==== PROVIDED MATERIAL

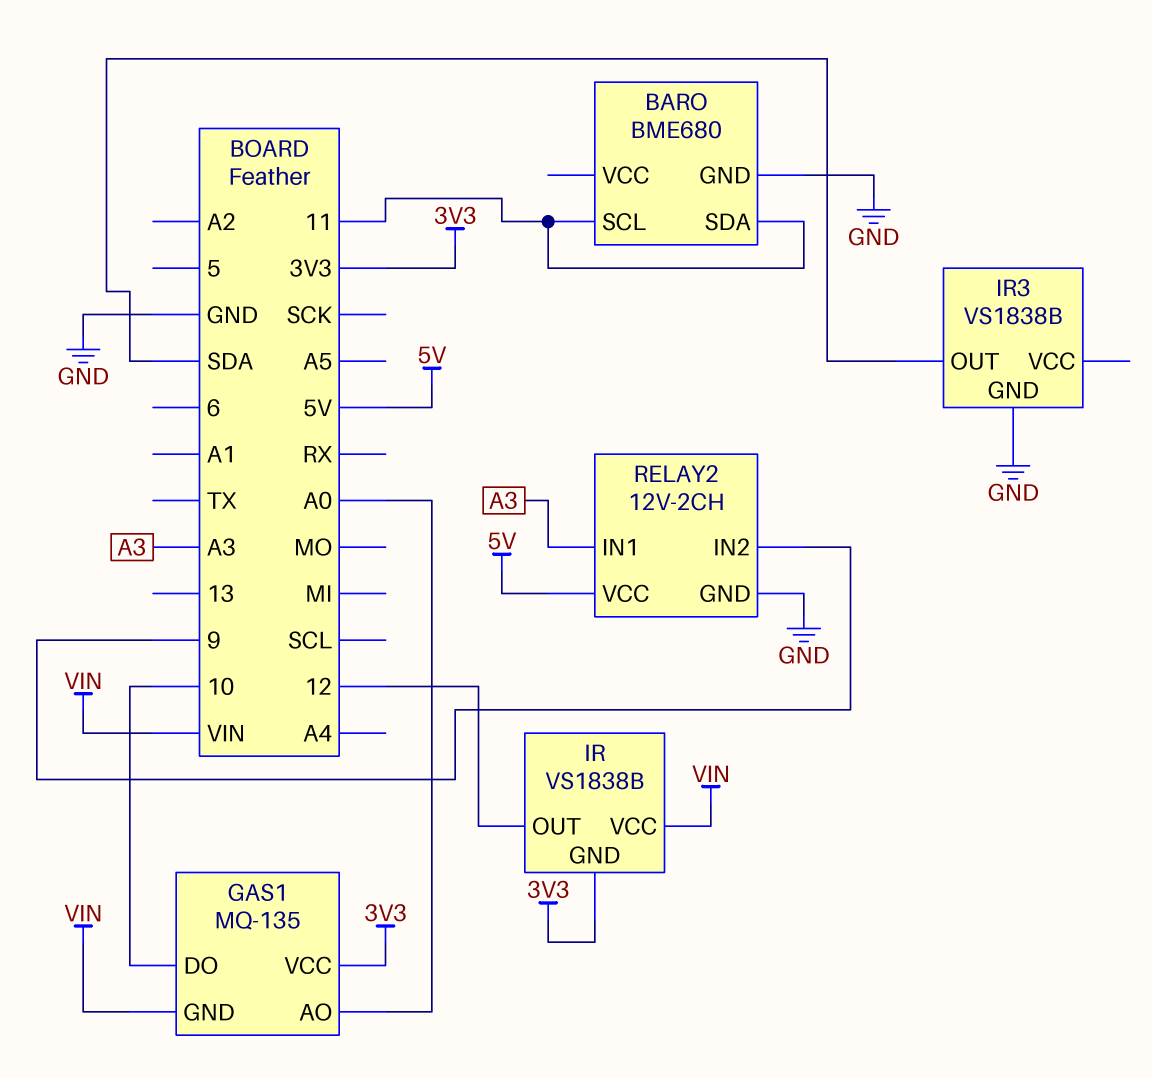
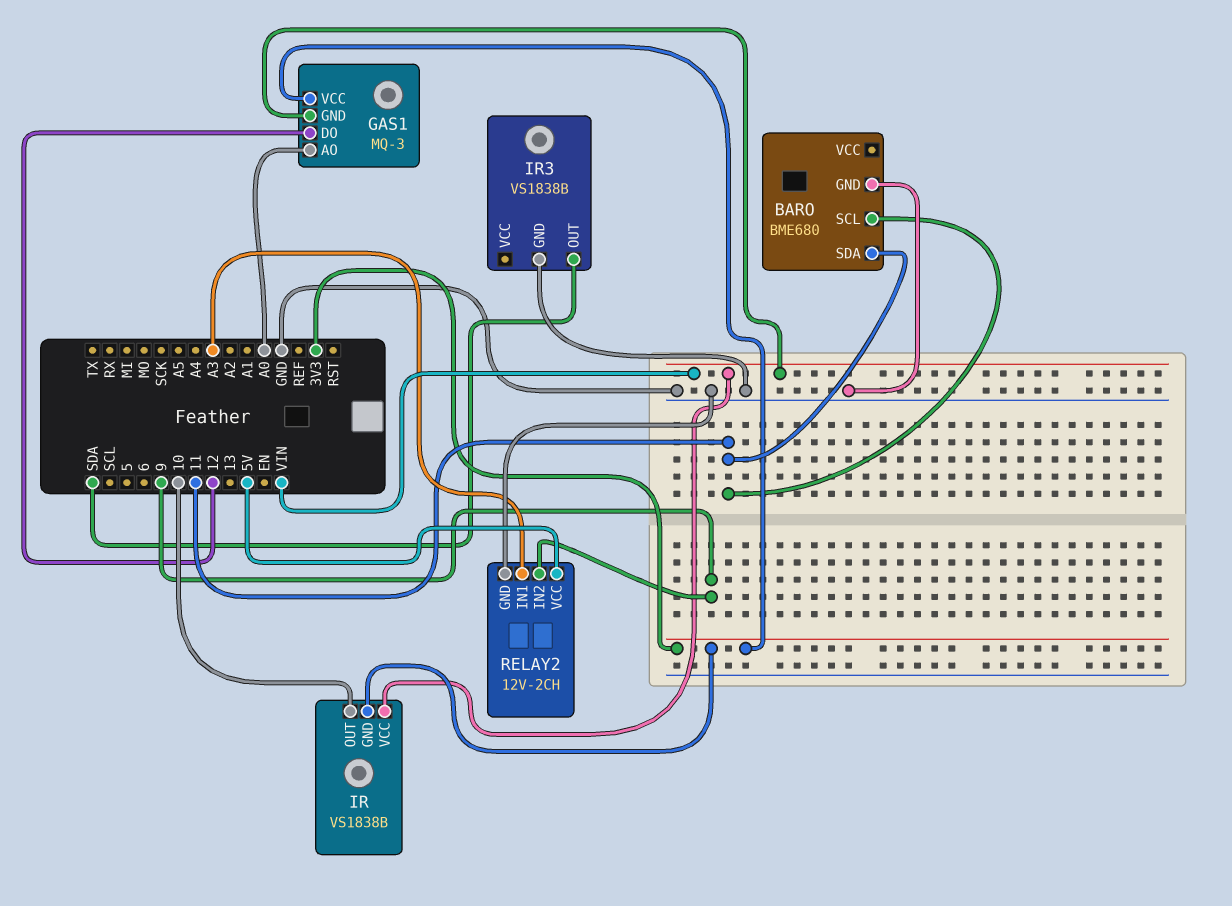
GAS1: MQ-135 -> MQ-3
GAS1 pin DO: 10 -> 12
IR pin OUT: 12 -> 10

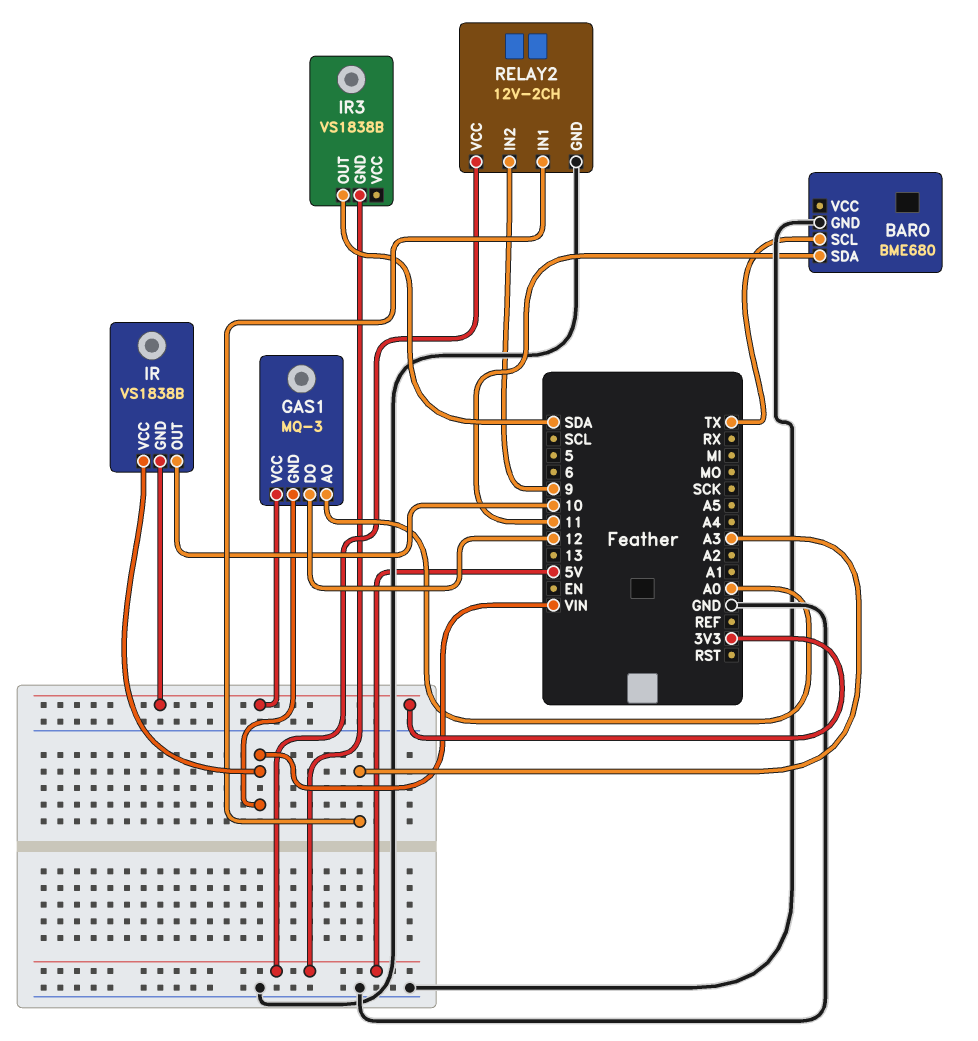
BARO pin SCL: 11 -> TX
IR3 pin GND: GND -> 5V

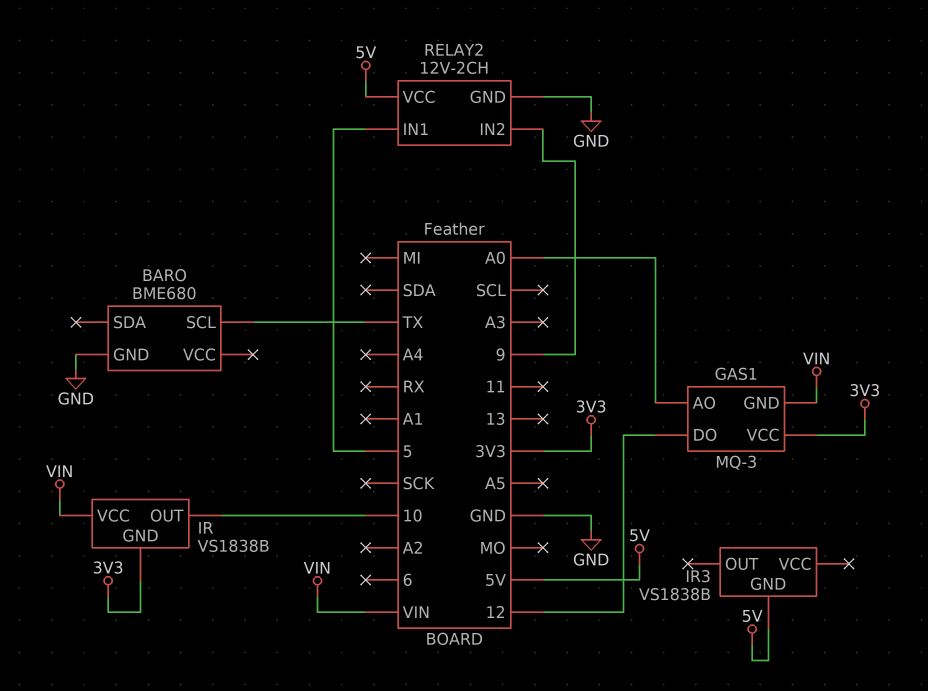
BARO pin SDA: 11 -> none
IR3 pin OUT: SDA -> none
RELAY2 pin IN1: A3 -> 5

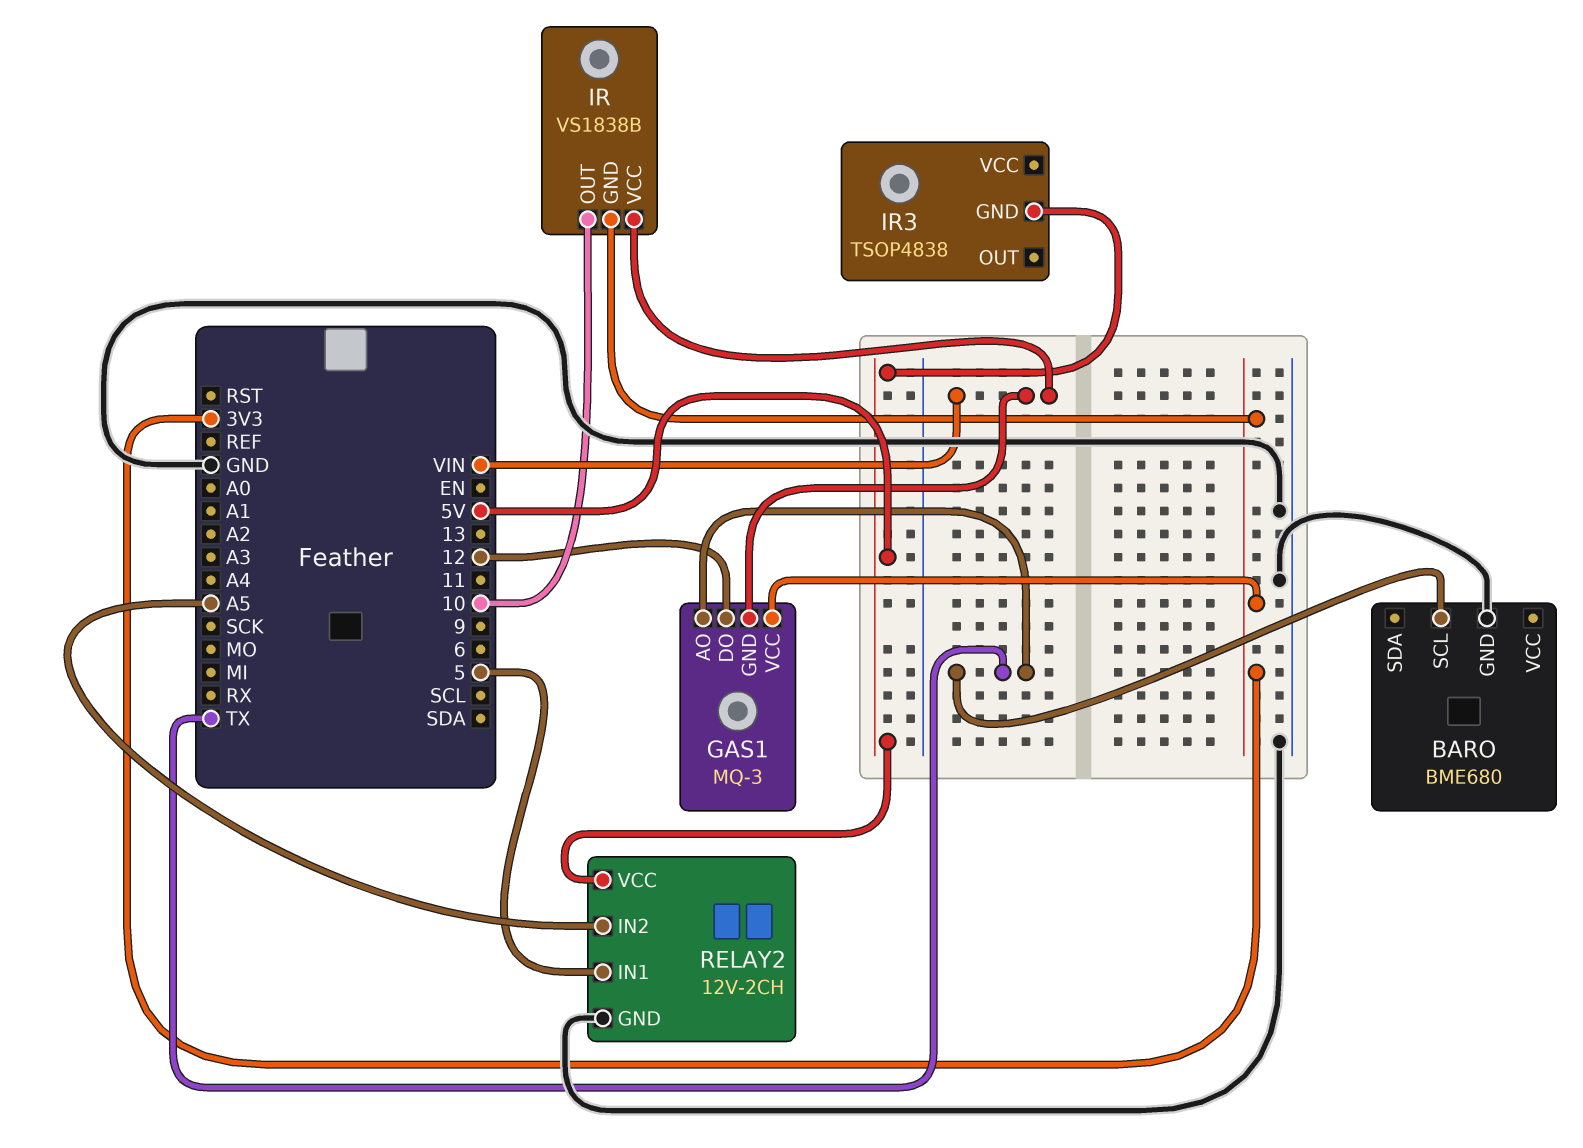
GAS1 pin AO: A0 -> TX
IR3: VS1838B -> TSOP4838
RELAY2 pin IN2: 9 -> A5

========

TASK TO COMPLETE
Only lines containing "BARO" belong in the answer; copy every such line from the records.

RESPONSE BELOW
BARO pin SCL: 11 -> TX
BARO pin SDA: 11 -> none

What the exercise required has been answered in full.